- Working data

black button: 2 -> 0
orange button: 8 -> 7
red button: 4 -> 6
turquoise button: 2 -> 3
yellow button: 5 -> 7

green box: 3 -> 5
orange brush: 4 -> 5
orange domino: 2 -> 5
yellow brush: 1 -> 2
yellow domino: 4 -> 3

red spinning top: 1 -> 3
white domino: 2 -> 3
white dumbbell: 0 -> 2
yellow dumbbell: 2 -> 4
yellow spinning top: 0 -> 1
...
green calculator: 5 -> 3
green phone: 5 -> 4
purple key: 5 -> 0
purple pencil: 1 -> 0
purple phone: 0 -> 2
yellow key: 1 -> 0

- Task statement
Starting at the line above that contains "black button: 2 -> 0", repeat each line exactly up to and including the line that contains "yellow spinning top: 0 -> 1", and stop there.

- Task response
black button: 2 -> 0
orange button: 8 -> 7
red button: 4 -> 6
turquoise button: 2 -> 3
yellow button: 5 -> 7

green box: 3 -> 5
orange brush: 4 -> 5
orange domino: 2 -> 5
yellow brush: 1 -> 2
yellow domino: 4 -> 3

red spinning top: 1 -> 3
white domino: 2 -> 3
white dumbbell: 0 -> 2
yellow dumbbell: 2 -> 4
yellow spinning top: 0 -> 1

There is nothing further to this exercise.